Instruction
Retype the records starting at the line containing "Who is shorter, dark" and ending at the line containing "(B) towel bar", with both of those lines included.

Records for the task
────────────────

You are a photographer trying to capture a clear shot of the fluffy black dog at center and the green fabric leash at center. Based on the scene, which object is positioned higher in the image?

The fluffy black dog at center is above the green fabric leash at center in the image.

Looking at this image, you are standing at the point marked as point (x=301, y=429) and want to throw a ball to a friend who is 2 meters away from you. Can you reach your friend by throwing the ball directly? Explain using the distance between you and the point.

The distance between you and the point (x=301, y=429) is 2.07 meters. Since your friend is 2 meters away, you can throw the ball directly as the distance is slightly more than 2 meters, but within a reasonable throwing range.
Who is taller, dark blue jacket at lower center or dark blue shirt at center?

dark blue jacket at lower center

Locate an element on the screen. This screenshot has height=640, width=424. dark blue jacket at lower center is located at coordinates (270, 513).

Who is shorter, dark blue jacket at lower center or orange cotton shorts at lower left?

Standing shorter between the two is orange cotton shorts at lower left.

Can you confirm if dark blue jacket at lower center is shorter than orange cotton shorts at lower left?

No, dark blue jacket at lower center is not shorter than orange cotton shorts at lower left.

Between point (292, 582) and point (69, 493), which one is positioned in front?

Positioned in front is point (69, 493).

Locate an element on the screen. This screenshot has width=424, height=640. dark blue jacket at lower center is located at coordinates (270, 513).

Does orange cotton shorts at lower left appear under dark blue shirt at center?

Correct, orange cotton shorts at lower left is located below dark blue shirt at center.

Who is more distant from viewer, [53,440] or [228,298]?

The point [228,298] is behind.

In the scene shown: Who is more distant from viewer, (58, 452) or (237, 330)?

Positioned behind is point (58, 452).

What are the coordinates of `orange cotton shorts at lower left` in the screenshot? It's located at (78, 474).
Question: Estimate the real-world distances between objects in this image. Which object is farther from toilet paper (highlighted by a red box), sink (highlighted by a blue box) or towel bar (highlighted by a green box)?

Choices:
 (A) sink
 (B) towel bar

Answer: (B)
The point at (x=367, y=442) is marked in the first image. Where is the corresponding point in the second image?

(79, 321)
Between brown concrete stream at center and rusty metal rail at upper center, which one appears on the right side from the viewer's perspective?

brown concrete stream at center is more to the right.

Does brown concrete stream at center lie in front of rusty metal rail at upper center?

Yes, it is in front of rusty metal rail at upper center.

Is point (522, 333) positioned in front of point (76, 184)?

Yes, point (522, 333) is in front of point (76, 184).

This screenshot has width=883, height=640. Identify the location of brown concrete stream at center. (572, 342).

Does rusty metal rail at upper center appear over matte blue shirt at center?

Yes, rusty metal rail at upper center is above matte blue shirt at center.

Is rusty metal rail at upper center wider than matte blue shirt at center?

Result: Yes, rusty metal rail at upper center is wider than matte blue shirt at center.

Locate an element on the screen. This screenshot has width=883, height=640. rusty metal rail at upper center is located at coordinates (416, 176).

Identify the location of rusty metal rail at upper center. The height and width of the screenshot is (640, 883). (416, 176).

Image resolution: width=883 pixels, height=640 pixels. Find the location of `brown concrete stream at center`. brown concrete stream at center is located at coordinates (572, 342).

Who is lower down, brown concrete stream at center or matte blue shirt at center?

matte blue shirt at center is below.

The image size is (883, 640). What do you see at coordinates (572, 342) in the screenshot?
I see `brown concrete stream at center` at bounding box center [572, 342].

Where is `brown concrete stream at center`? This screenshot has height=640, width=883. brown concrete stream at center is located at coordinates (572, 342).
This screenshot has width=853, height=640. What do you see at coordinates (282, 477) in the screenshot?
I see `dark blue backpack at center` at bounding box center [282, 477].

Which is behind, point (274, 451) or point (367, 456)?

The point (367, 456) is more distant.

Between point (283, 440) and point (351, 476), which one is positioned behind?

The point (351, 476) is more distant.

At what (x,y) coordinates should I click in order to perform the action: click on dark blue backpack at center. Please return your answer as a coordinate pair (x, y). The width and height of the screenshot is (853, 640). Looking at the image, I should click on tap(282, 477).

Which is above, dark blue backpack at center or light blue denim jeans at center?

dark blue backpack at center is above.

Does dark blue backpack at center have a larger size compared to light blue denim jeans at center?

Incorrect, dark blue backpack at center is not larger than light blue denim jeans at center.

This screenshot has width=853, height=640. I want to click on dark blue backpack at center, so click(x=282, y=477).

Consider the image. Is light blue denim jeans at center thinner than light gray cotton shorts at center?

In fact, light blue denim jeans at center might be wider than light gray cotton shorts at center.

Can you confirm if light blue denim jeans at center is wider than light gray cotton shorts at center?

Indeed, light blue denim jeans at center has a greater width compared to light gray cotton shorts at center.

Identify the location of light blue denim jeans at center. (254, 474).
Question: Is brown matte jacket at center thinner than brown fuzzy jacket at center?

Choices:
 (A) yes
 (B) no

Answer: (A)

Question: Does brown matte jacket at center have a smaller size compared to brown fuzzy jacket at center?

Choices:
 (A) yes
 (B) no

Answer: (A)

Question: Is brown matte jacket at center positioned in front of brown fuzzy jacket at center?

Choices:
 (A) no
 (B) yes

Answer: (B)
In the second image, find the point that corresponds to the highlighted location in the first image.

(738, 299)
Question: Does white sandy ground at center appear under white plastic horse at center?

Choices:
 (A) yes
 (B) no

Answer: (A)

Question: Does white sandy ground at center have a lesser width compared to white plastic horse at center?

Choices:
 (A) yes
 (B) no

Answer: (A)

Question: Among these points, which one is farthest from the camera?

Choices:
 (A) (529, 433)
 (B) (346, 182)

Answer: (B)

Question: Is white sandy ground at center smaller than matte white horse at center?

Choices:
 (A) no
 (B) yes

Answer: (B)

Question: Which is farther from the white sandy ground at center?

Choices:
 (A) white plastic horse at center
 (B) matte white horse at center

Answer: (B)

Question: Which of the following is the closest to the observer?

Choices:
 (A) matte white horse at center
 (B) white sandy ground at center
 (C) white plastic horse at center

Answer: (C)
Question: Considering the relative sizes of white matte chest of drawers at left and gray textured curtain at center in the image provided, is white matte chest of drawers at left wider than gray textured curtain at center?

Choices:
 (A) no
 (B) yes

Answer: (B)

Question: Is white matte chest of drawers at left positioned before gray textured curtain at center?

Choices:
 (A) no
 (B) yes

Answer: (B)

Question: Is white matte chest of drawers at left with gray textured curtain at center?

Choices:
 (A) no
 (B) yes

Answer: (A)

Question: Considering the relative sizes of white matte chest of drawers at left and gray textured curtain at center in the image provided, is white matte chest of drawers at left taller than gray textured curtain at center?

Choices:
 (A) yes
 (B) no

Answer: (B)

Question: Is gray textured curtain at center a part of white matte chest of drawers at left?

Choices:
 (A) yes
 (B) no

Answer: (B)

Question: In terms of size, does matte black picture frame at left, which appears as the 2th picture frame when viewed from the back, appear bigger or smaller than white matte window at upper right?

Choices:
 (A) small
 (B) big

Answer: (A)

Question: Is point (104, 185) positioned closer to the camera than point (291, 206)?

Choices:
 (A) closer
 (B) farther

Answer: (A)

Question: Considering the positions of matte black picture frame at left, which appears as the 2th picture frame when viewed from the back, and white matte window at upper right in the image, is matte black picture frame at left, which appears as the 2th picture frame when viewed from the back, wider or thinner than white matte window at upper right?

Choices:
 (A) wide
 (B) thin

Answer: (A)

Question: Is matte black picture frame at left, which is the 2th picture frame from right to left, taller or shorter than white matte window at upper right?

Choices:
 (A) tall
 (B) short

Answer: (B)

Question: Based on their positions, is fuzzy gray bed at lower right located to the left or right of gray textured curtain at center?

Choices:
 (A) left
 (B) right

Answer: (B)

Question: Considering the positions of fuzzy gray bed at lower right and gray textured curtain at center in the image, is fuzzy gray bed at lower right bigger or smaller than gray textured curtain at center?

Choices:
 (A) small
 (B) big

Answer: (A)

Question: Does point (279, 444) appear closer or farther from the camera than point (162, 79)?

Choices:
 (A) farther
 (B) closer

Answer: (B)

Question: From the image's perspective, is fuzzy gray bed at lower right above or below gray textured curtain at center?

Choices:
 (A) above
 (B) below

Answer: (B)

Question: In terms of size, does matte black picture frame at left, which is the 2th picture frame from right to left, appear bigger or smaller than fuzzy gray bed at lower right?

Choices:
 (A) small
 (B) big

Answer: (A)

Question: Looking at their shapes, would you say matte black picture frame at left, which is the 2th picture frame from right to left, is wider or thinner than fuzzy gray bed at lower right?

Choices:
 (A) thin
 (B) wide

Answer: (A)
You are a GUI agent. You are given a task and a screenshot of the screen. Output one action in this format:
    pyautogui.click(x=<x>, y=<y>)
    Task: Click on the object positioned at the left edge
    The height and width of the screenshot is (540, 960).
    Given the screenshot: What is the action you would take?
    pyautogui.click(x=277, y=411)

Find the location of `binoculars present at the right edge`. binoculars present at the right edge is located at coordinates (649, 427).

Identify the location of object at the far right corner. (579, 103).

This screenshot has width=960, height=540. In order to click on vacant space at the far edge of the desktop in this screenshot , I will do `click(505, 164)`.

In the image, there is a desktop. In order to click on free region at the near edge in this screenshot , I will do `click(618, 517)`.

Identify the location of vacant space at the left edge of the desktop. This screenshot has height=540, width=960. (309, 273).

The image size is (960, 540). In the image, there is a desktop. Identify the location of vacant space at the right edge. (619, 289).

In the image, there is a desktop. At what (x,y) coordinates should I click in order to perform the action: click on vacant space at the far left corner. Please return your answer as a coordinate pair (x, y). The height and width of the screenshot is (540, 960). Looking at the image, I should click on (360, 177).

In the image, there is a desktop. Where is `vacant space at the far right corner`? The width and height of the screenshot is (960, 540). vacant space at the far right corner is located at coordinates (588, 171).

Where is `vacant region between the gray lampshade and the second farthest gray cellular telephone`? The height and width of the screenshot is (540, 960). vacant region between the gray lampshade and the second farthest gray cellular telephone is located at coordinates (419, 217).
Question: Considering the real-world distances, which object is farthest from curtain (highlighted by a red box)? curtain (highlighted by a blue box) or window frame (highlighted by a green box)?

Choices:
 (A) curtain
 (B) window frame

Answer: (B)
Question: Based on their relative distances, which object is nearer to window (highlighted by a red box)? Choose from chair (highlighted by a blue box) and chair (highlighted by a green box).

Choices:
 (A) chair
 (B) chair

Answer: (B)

────────────────

The response
Who is shorter, dark blue jacket at lower center or orange cotton shorts at lower left?

Standing shorter between the two is orange cotton shorts at lower left.

Can you confirm if dark blue jacket at lower center is shorter than orange cotton shorts at lower left?

No, dark blue jacket at lower center is not shorter than orange cotton shorts at lower left.

Between point (292, 582) and point (69, 493), which one is positioned in front?

Positioned in front is point (69, 493).

Locate an element on the screen. This screenshot has width=424, height=640. dark blue jacket at lower center is located at coordinates (270, 513).

Does orange cotton shorts at lower left appear under dark blue shirt at center?

Correct, orange cotton shorts at lower left is located below dark blue shirt at center.

Who is more distant from viewer, [53,440] or [228,298]?

The point [228,298] is behind.

In the scene shown: Who is more distant from viewer, (58, 452) or (237, 330)?

Positioned behind is point (58, 452).

What are the coordinates of `orange cotton shorts at lower left` in the screenshot? It's located at (78, 474).
Question: Estimate the real-world distances between objects in this image. Which object is farther from toilet paper (highlighted by a red box), sink (highlighted by a blue box) or towel bar (highlighted by a green box)?

Choices:
 (A) sink
 (B) towel bar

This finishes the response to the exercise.